(Beginning of DATASET RECORDS)
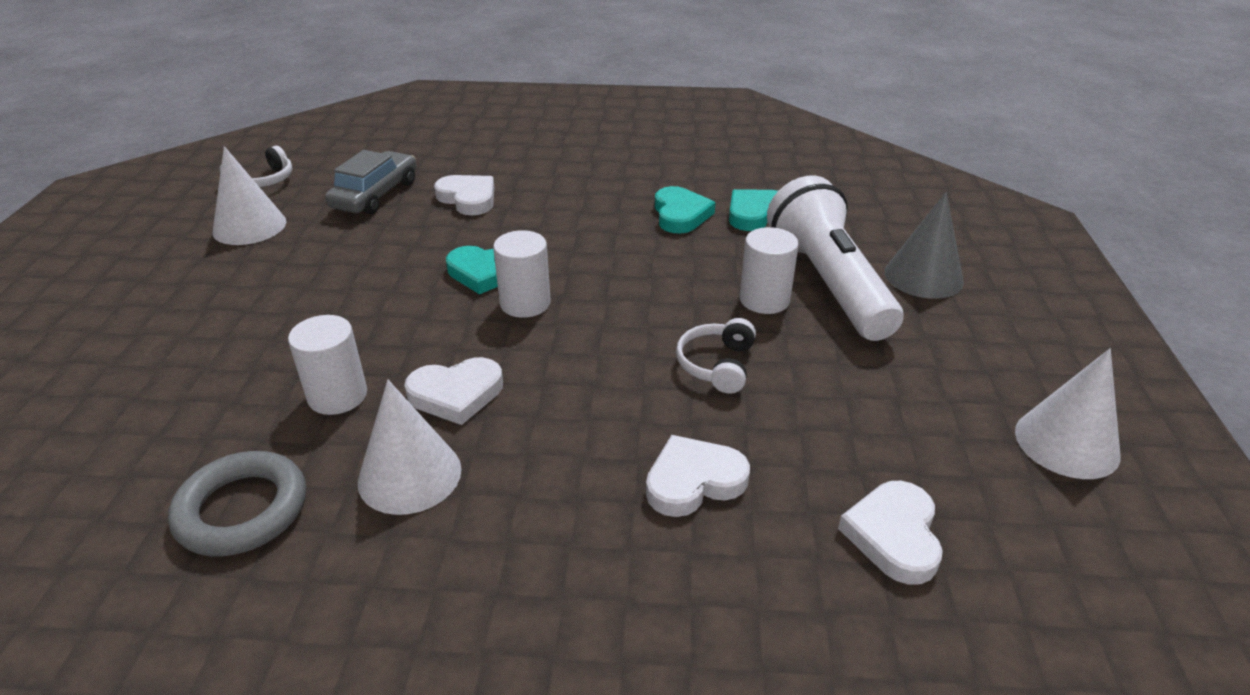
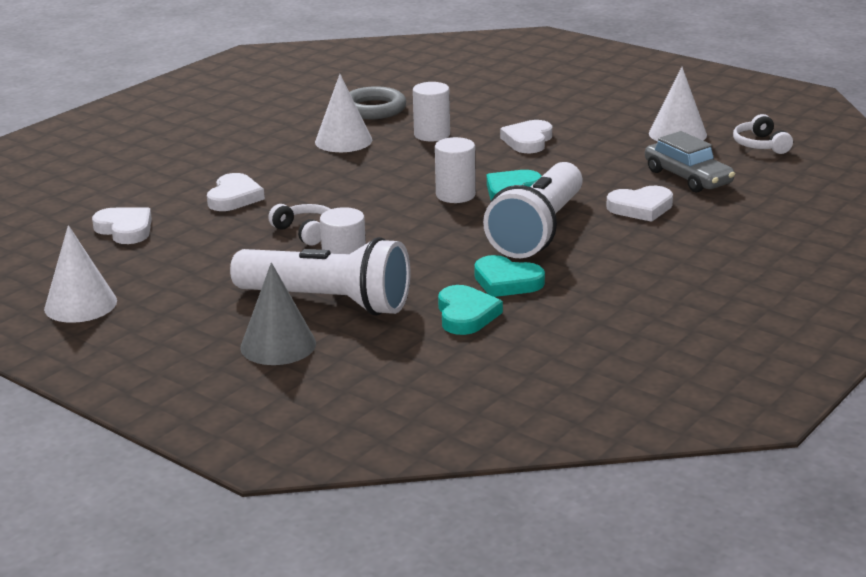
camera: 125 degrees right, 10 degrees down
(456, 394) = (390, 160): white heart -> white heart (528, 141)
(567, 230) = (538, 231): none -> white flashlight

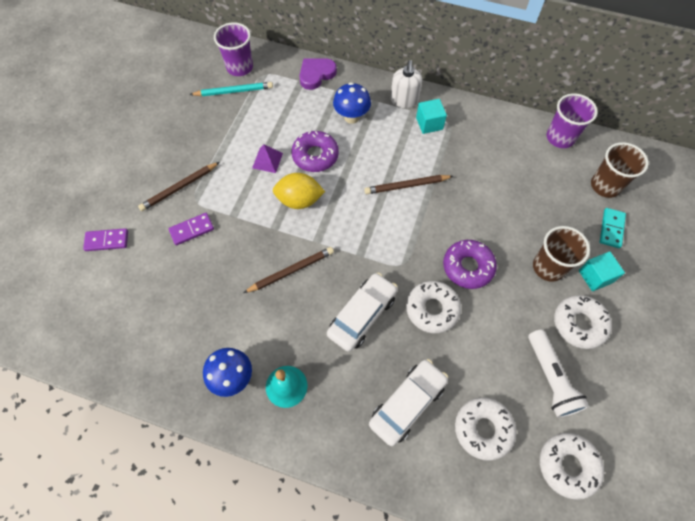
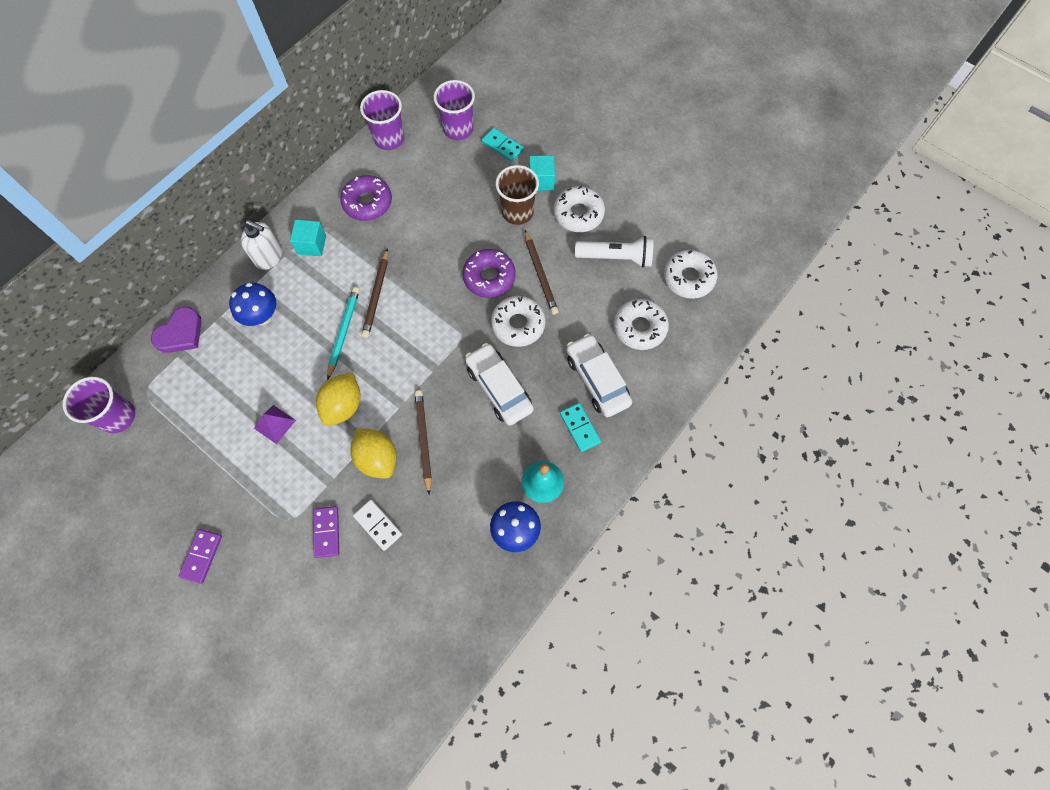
camera: 70 degrees left, 5 degrees up
(107, 240) = (295, 635): purple domino -> purple domino (201, 556)
(179, 188) = (263, 533): brown pencil -> brown pencil (540, 274)
(207, 264) = (378, 525): none -> white domino
(234, 91) = (152, 434): turquoise pencil -> turquoise pencil (343, 332)
(263, 242) = (377, 458): none -> yellow lemon
(315, 156) = (294, 371): purple donut -> purple donut (367, 203)
(316, 74) = (181, 333): purple heart -> purple heart turned 120 degrees counterclockwise
(351, 403) = (579, 428): none -> turquoise domino
(605, 185) = (458, 129): brown cup -> purple cup

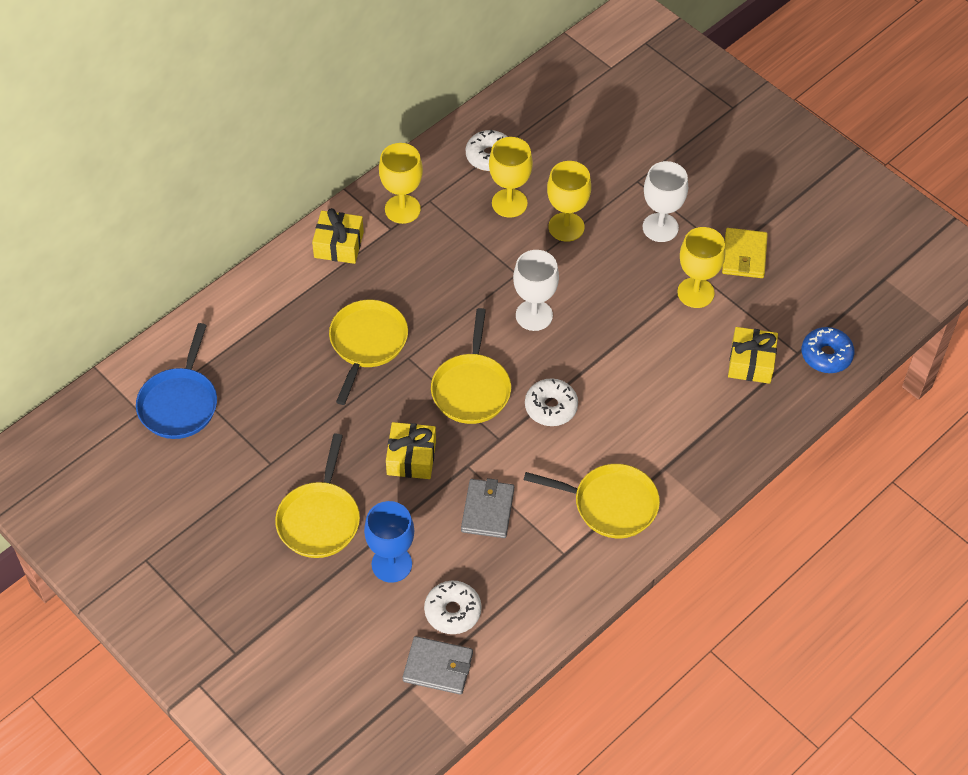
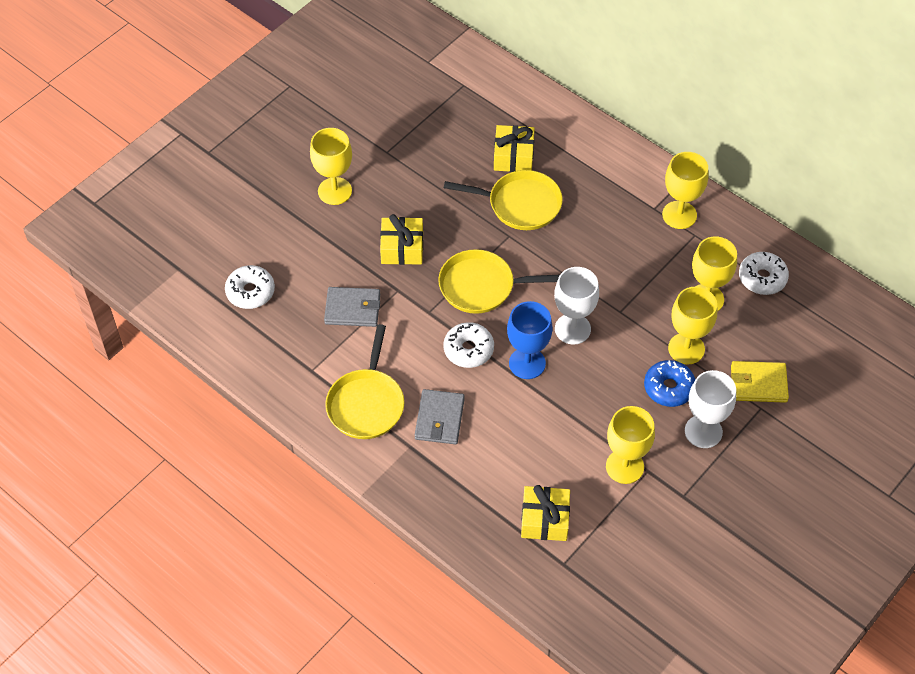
camera: 85 degrees right, 0 degrees up
(179, 403) = (439, 85): blue pan -> none
(319, 519) = (335, 191): yellow pan -> yellow goblet
(339, 245) = (627, 172): yellow gift -> yellow gift (513, 156)
(391, 564) = (294, 245): blue goblet -> blue goblet (527, 363)
(438, 667) = (197, 286): grey wallet -> grey wallet (439, 419)
(744, 255) = (682, 511): yellow wallet -> yellow wallet (758, 384)
(826, 355) = (564, 591): blue donut -> blue donut (669, 388)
(End of DATASET RECORDS)
__TASK REQUIREMENTS__.
Without the pictures, give back every record precisely as shown.

__OUTPUT OF THE EXERCISE__.
camera: 125 degrees right, 10 degrees down
(456, 394) = (390, 160): white heart -> white heart (528, 141)
(567, 230) = (538, 231): none -> white flashlight

camera: 70 degrees left, 5 degrees up
(107, 240) = (295, 635): purple domino -> purple domino (201, 556)
(179, 188) = (263, 533): brown pencil -> brown pencil (540, 274)
(207, 264) = (378, 525): none -> white domino
(234, 91) = (152, 434): turquoise pencil -> turquoise pencil (343, 332)
(263, 242) = (377, 458): none -> yellow lemon
(315, 156) = (294, 371): purple donut -> purple donut (367, 203)
(316, 74) = (181, 333): purple heart -> purple heart turned 120 degrees counterclockwise
(351, 403) = (579, 428): none -> turquoise domino
(605, 185) = (458, 129): brown cup -> purple cup

camera: 85 degrees right, 0 degrees up
(179, 403) = (439, 85): blue pan -> none
(319, 519) = (335, 191): yellow pan -> yellow goblet
(339, 245) = (627, 172): yellow gift -> yellow gift (513, 156)
(391, 564) = (294, 245): blue goblet -> blue goblet (527, 363)
(438, 667) = (197, 286): grey wallet -> grey wallet (439, 419)
(744, 255) = (682, 511): yellow wallet -> yellow wallet (758, 384)
(826, 355) = (564, 591): blue donut -> blue donut (669, 388)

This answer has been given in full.